>> begin Listing

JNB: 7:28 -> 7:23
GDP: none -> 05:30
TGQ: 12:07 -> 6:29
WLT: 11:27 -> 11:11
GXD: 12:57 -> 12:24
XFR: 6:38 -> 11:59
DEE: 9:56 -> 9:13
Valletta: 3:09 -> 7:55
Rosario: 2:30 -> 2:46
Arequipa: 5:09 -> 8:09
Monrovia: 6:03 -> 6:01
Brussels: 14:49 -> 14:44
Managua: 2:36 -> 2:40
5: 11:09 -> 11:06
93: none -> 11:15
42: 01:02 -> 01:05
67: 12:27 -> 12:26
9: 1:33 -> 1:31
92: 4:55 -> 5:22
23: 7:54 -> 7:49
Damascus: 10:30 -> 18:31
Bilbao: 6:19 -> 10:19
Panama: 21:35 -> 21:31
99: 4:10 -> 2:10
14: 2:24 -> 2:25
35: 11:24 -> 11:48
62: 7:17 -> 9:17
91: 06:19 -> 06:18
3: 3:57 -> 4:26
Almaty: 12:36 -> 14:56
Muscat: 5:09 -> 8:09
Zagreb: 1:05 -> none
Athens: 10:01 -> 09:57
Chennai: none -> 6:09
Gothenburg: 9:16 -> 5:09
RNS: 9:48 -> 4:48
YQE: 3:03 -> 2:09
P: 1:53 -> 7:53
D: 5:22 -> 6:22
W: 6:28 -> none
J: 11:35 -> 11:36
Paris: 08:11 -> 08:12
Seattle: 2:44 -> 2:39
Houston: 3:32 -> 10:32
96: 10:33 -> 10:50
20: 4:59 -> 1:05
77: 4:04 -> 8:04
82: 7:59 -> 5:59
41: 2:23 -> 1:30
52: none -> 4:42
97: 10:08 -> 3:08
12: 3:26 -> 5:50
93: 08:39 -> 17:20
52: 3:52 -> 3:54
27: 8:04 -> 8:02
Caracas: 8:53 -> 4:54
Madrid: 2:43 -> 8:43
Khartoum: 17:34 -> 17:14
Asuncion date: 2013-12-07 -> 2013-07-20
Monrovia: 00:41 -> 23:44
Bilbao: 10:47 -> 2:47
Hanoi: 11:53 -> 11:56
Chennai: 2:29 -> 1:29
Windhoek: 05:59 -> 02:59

>> end Listing

Copy the entries above line for line, without changing any character.

## Solution for this problem
JNB: 7:28 -> 7:23
GDP: none -> 05:30
TGQ: 12:07 -> 6:29
WLT: 11:27 -> 11:11
GXD: 12:57 -> 12:24
XFR: 6:38 -> 11:59
DEE: 9:56 -> 9:13
Valletta: 3:09 -> 7:55
Rosario: 2:30 -> 2:46
Arequipa: 5:09 -> 8:09
Monrovia: 6:03 -> 6:01
Brussels: 14:49 -> 14:44
Managua: 2:36 -> 2:40
5: 11:09 -> 11:06
93: none -> 11:15
42: 01:02 -> 01:05
67: 12:27 -> 12:26
9: 1:33 -> 1:31
92: 4:55 -> 5:22
23: 7:54 -> 7:49
Damascus: 10:30 -> 18:31
Bilbao: 6:19 -> 10:19
Panama: 21:35 -> 21:31
99: 4:10 -> 2:10
14: 2:24 -> 2:25
35: 11:24 -> 11:48
62: 7:17 -> 9:17
91: 06:19 -> 06:18
3: 3:57 -> 4:26
Almaty: 12:36 -> 14:56
Muscat: 5:09 -> 8:09
Zagreb: 1:05 -> none
Athens: 10:01 -> 09:57
Chennai: none -> 6:09
Gothenburg: 9:16 -> 5:09
RNS: 9:48 -> 4:48
YQE: 3:03 -> 2:09
P: 1:53 -> 7:53
D: 5:22 -> 6:22
W: 6:28 -> none
J: 11:35 -> 11:36
Paris: 08:11 -> 08:12
Seattle: 2:44 -> 2:39
Houston: 3:32 -> 10:32
96: 10:33 -> 10:50
20: 4:59 -> 1:05
77: 4:04 -> 8:04
82: 7:59 -> 5:59
41: 2:23 -> 1:30
52: none -> 4:42
97: 10:08 -> 3:08
12: 3:26 -> 5:50
93: 08:39 -> 17:20
52: 3:52 -> 3:54
27: 8:04 -> 8:02
Caracas: 8:53 -> 4:54
Madrid: 2:43 -> 8:43
Khartoum: 17:34 -> 17:14
Asuncion date: 2013-12-07 -> 2013-07-20
Monrovia: 00:41 -> 23:44
Bilbao: 10:47 -> 2:47
Hanoi: 11:53 -> 11:56
Chennai: 2:29 -> 1:29
Windhoek: 05:59 -> 02:59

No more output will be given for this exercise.